[Records excerpted from a collection]
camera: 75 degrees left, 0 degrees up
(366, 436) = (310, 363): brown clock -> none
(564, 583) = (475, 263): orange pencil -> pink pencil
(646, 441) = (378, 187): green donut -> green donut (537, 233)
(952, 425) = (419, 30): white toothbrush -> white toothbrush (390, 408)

* * *

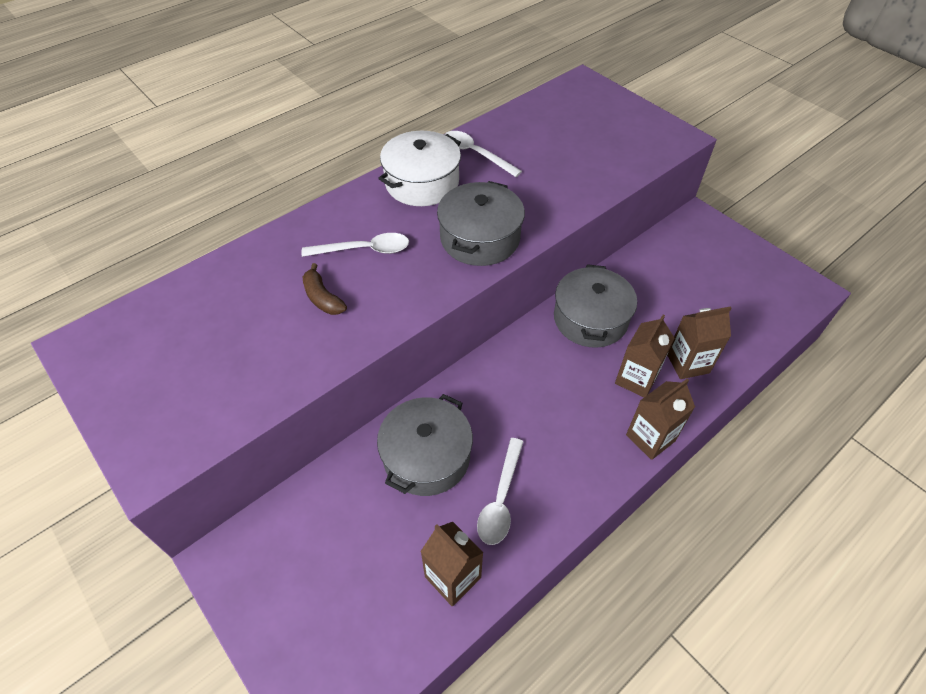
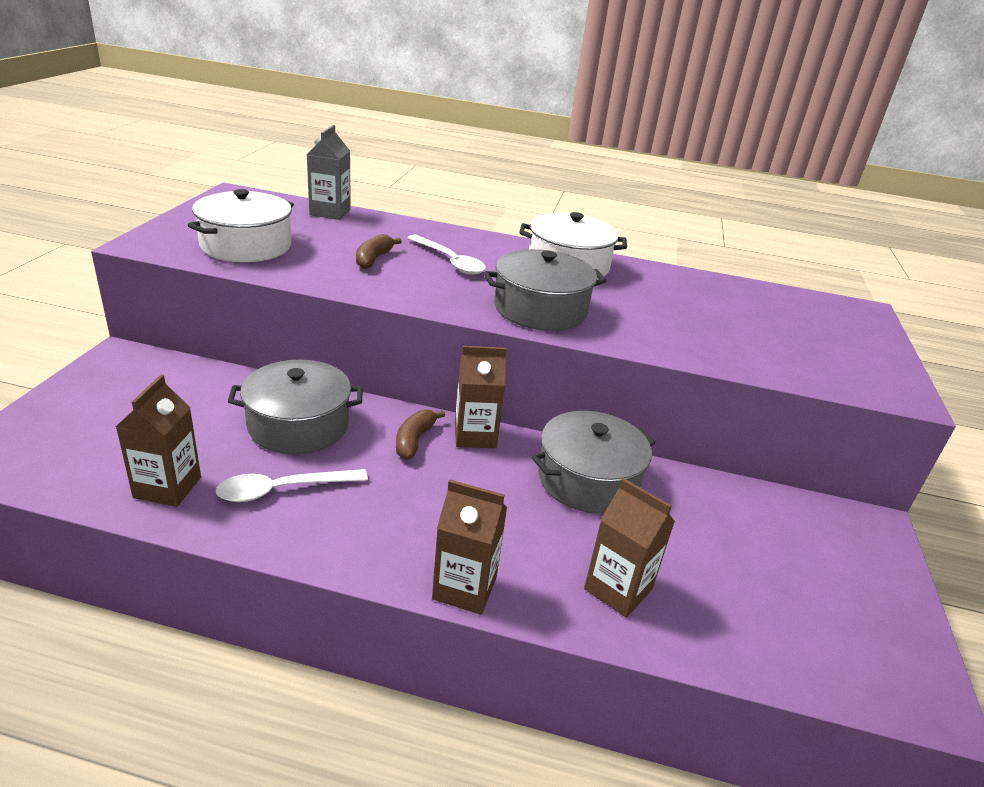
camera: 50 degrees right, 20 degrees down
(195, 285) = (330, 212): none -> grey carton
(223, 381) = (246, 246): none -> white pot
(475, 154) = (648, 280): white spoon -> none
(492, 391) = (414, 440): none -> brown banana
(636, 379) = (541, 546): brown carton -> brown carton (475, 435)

* * *

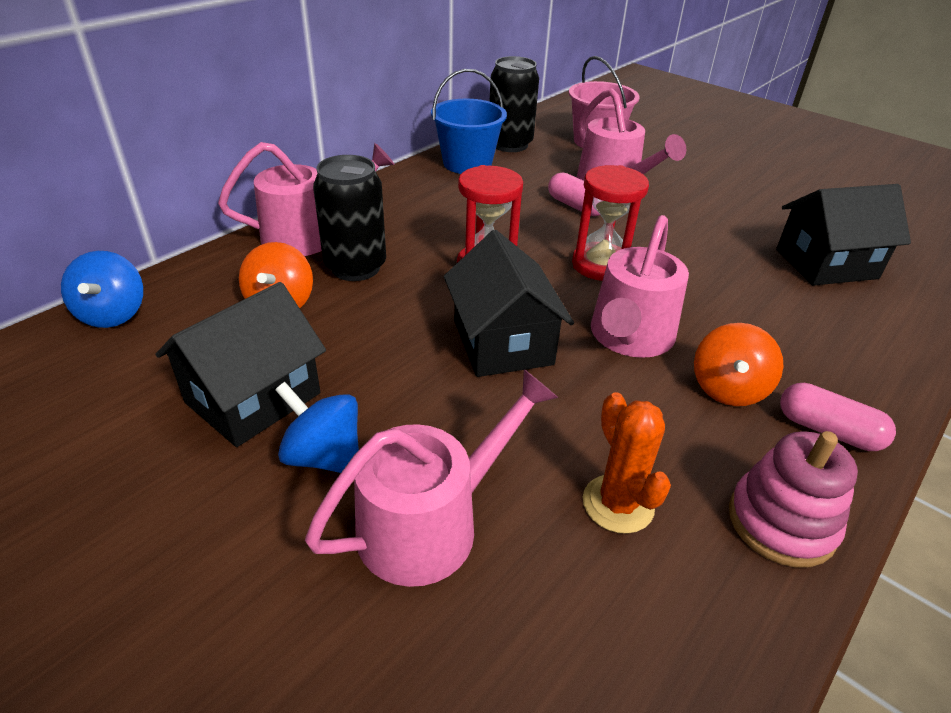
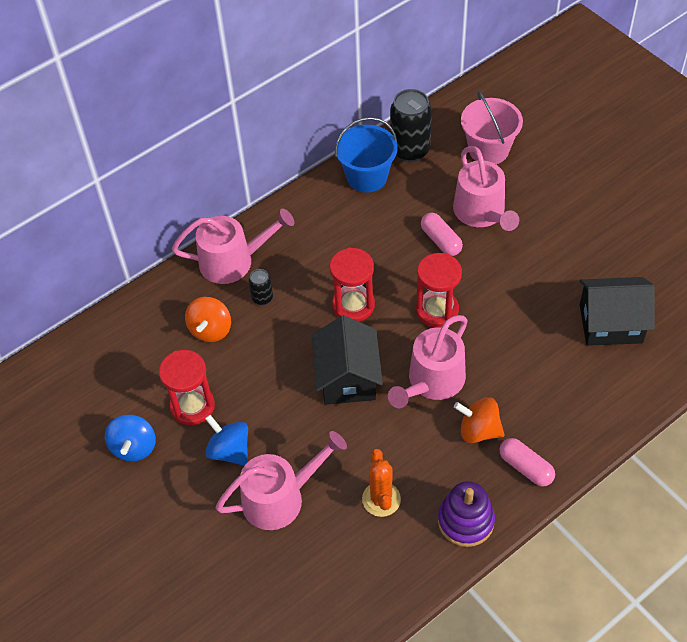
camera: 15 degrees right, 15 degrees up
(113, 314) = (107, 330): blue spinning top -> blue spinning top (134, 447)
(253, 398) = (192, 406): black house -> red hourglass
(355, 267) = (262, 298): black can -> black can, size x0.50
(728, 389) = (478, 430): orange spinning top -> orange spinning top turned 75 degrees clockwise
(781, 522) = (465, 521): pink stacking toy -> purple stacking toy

(Task instructions) Look above for the line holding "(223, 381) = (246, 246): none -> white pot". Print it and every line after it, exactly, through the line holding "(636, 379) = (541, 546): brown".

(Answer box)
(223, 381) = (246, 246): none -> white pot
(475, 154) = (648, 280): white spoon -> none
(492, 391) = (414, 440): none -> brown banana
(636, 379) = (541, 546): brown carton -> brown carton (475, 435)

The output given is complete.